• [WHAT THE TASK REQUIRES]: Ignoring every picture, return the lines of the listing below word for word, from the line that holds "camera: 15 degrees right, 10 degrees down" through the line that holds "camera: 25 degrees right, 10 degrees up".

• [EXTRACTED ENTRIES]:
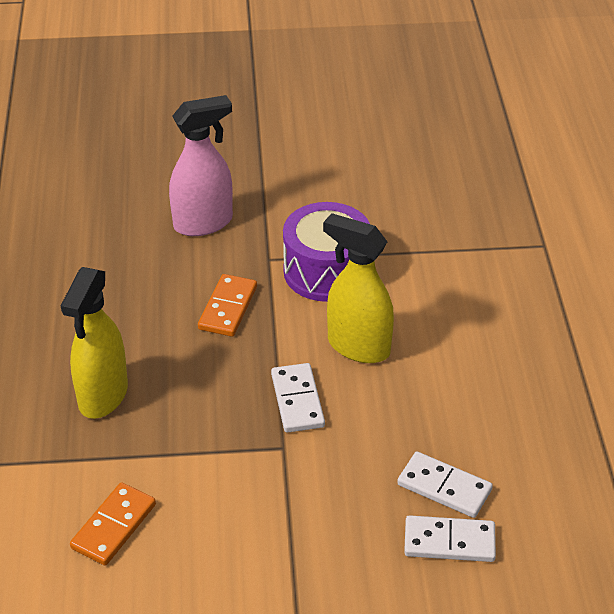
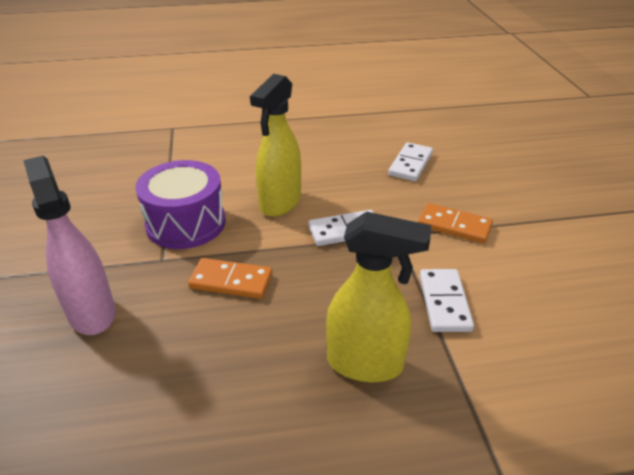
camera: 95 degrees left, 5 degrees down
(114, 526) = (524, 329): orange domino -> orange domino (454, 226)
(449, 541) = (454, 162): white domino -> white domino (444, 302)

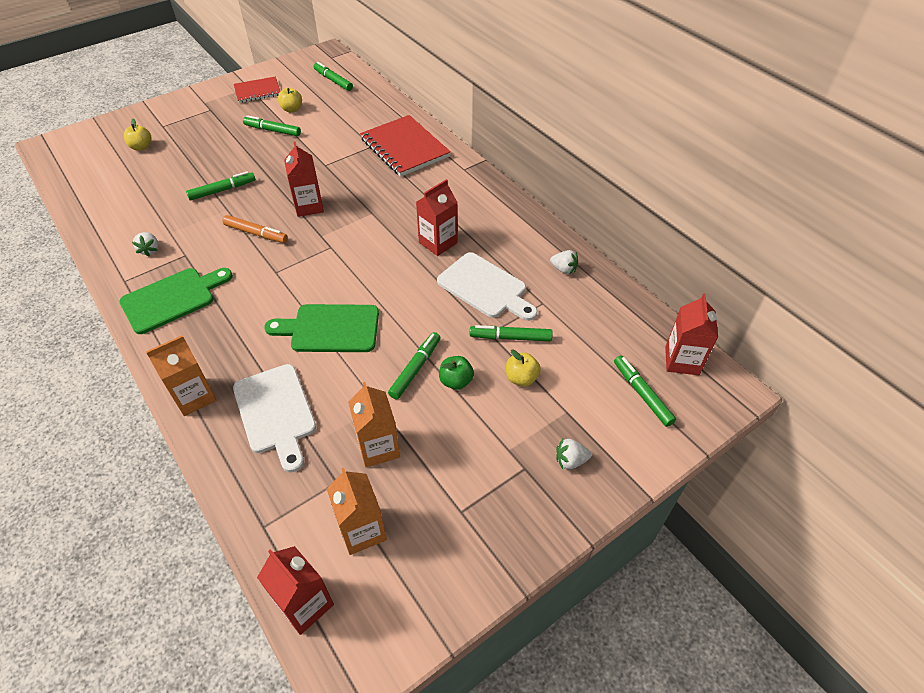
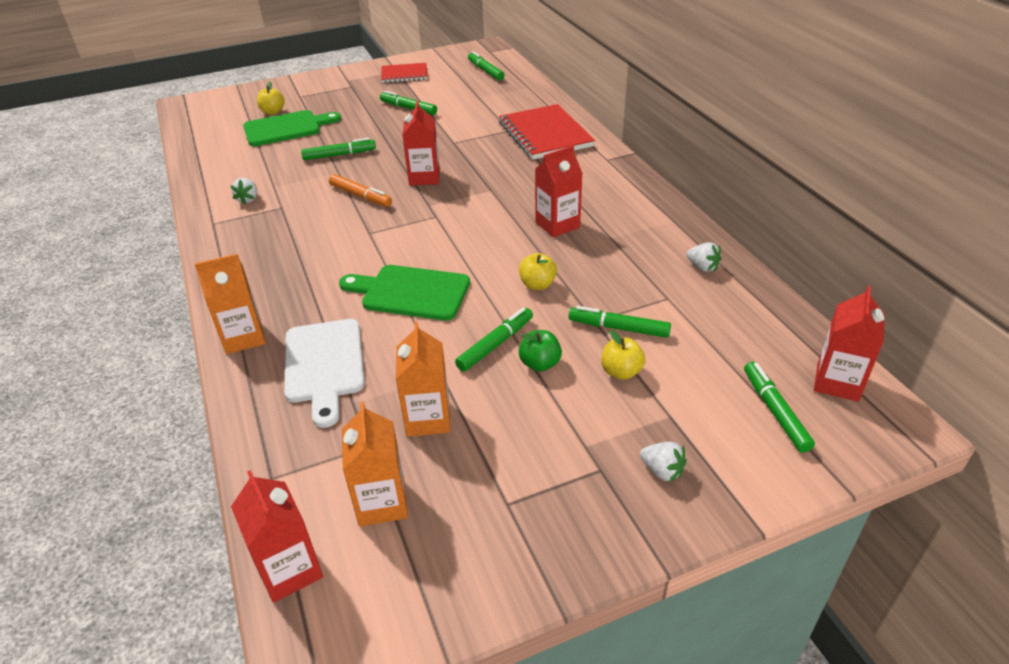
camera: 15 degrees right, 10 degrees down
(172, 299) = (254, 244): green cutting board -> green cutting board (286, 128)
(292, 109) = (434, 92): yellow apple -> yellow apple (537, 284)
(485, 287) = (601, 274): white cutting board -> none
(570, 460) = (662, 471): white strawberry -> white strawberry turned 150 degrees counterclockwise

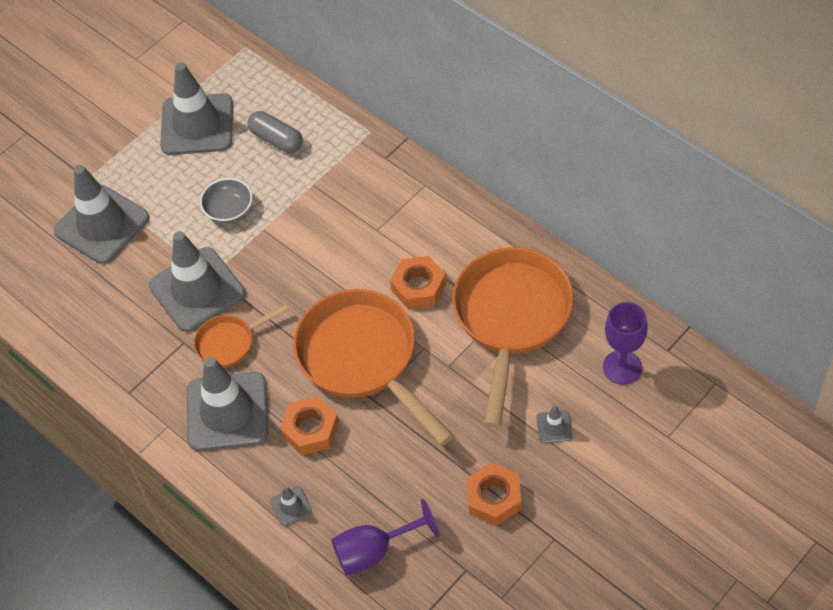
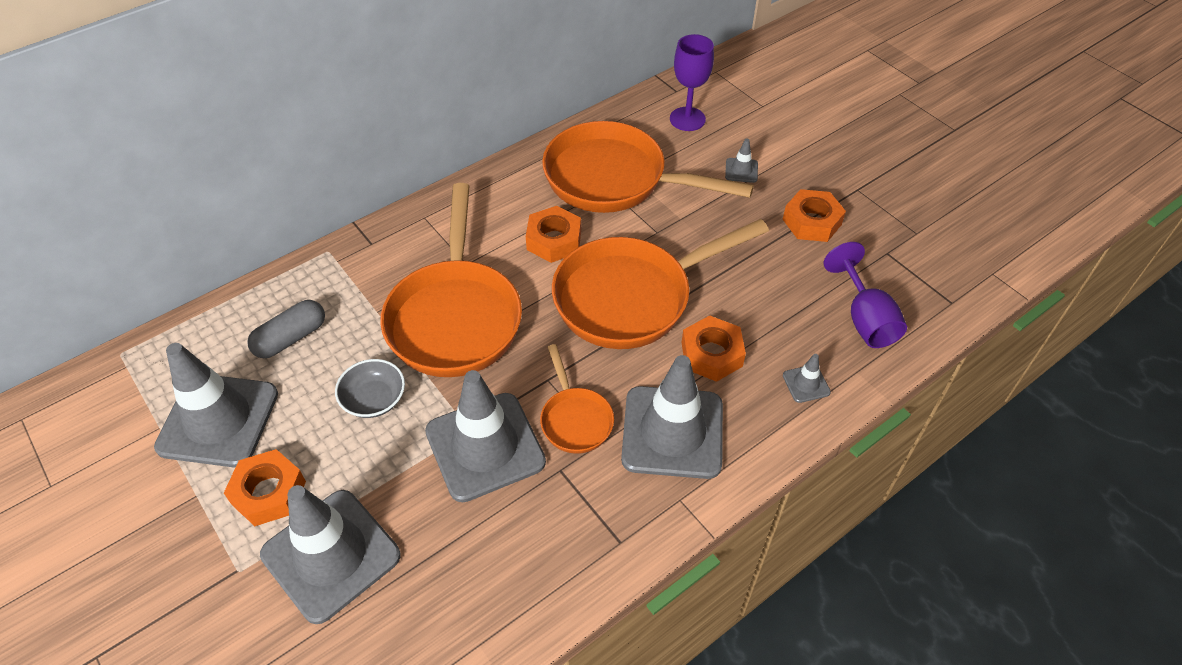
camera: 85 degrees left, 5 degrees down
(144, 174) = (269, 492): none -> orange nut
(317, 238) = (455, 317): none -> orange pan

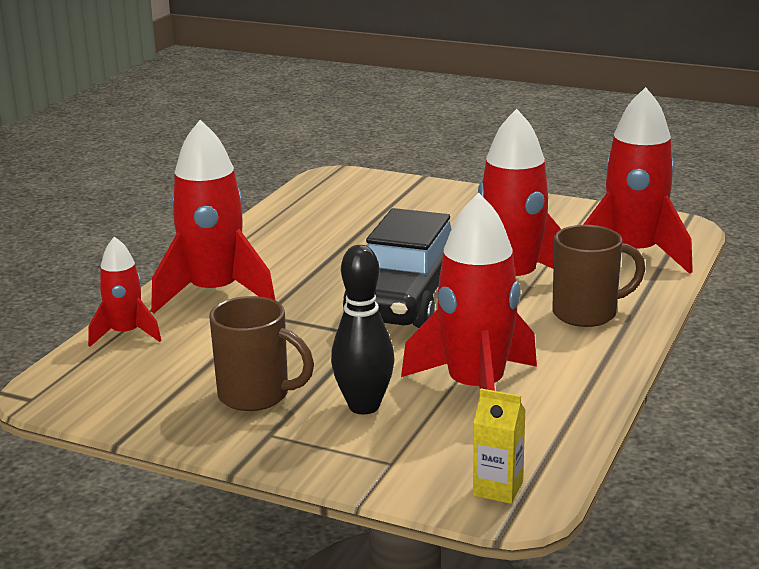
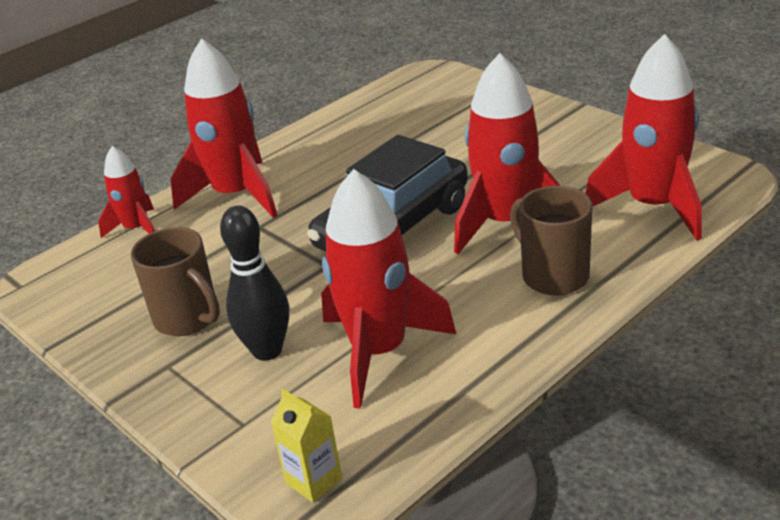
camera: 25 degrees right, 10 degrees up
(587, 313) = (553, 275): brown mug -> brown mug turned 135 degrees counterclockwise

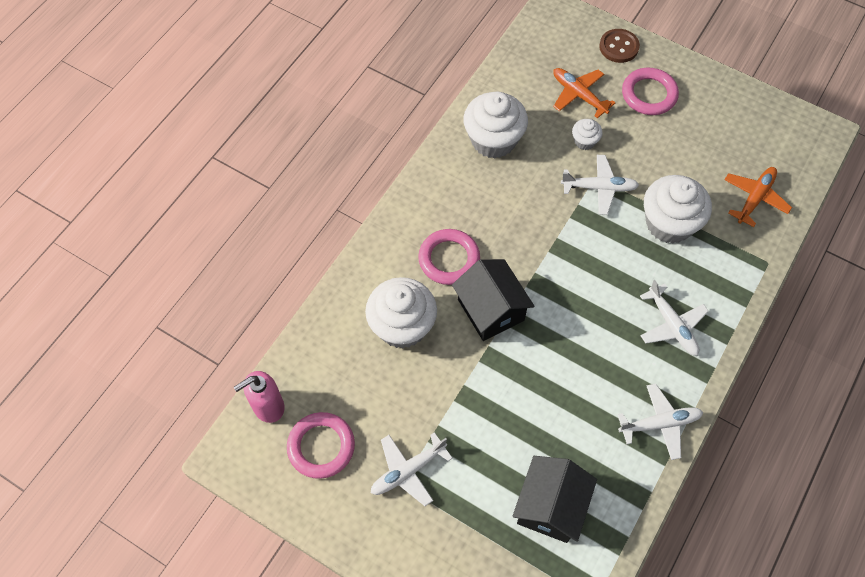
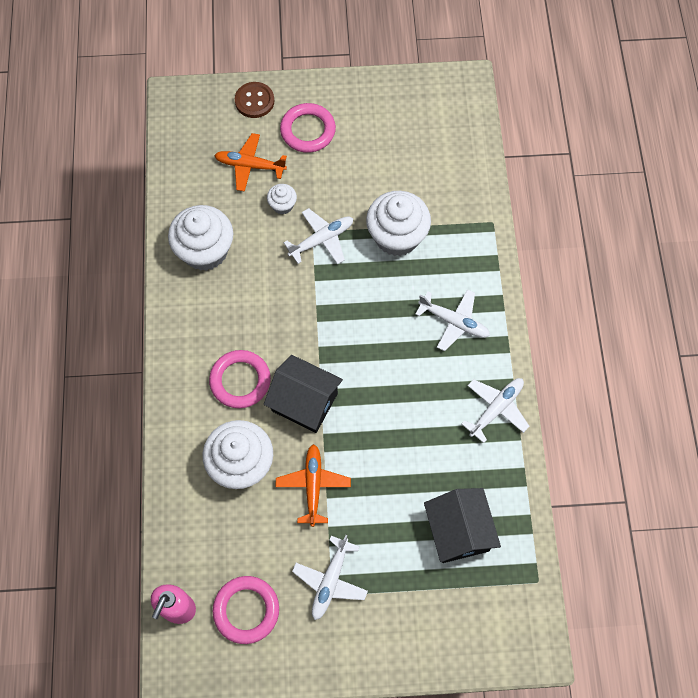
camera: 35 degrees left, 5 degrees up
(754, 198) = (449, 173): orange plane -> orange plane (313, 486)

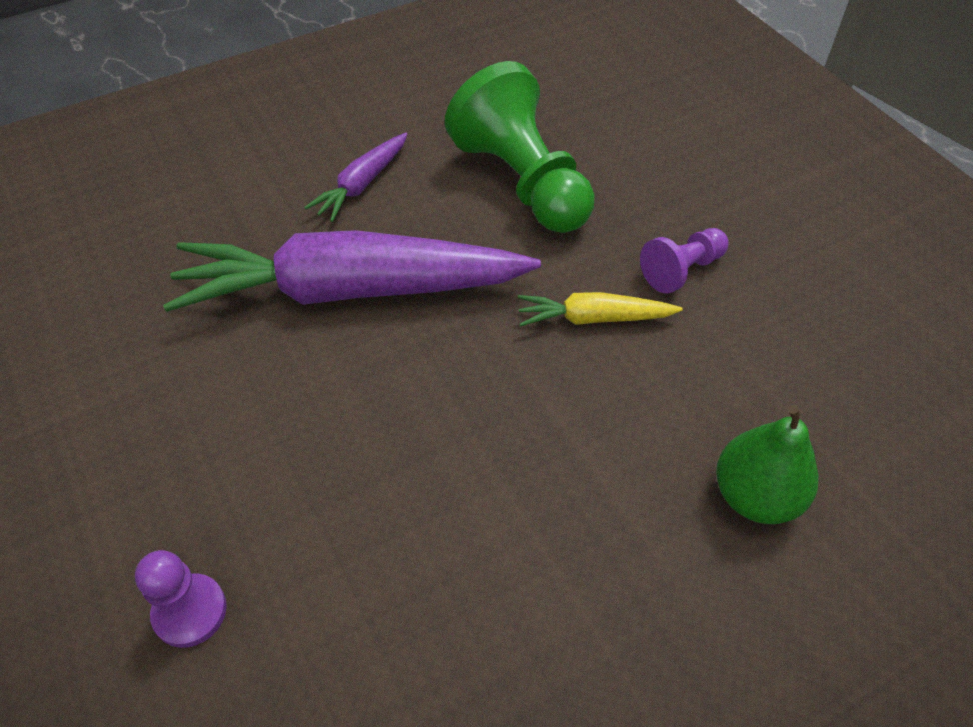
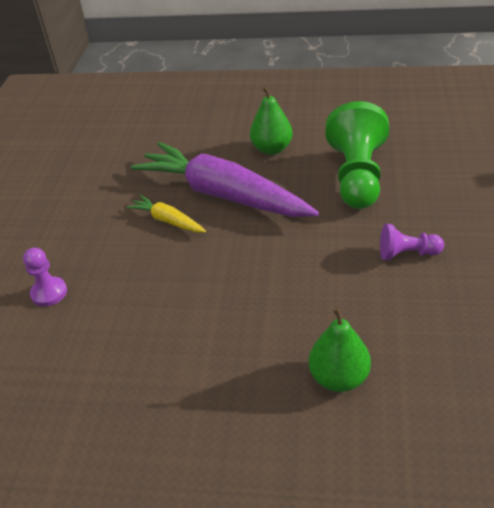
camera: 40 degrees right, 10 degrees down
(362, 184) = (272, 149): purple carrot -> green pear
(593, 318) = (332, 256): yellow carrot -> yellow carrot (168, 221)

• [COMPLETED EXERCISE]:
camera: 15 degrees right, 10 degrees down
(172, 299) = (254, 244): green cutting board -> green cutting board (286, 128)
(292, 109) = (434, 92): yellow apple -> yellow apple (537, 284)
(485, 287) = (601, 274): white cutting board -> none
(570, 460) = (662, 471): white strawberry -> white strawberry turned 150 degrees counterclockwise

camera: 85 degrees left, 5 degrees down
(144, 174) = (269, 492): none -> orange nut
(317, 238) = (455, 317): none -> orange pan

camera: 25 degrees right, 10 degrees up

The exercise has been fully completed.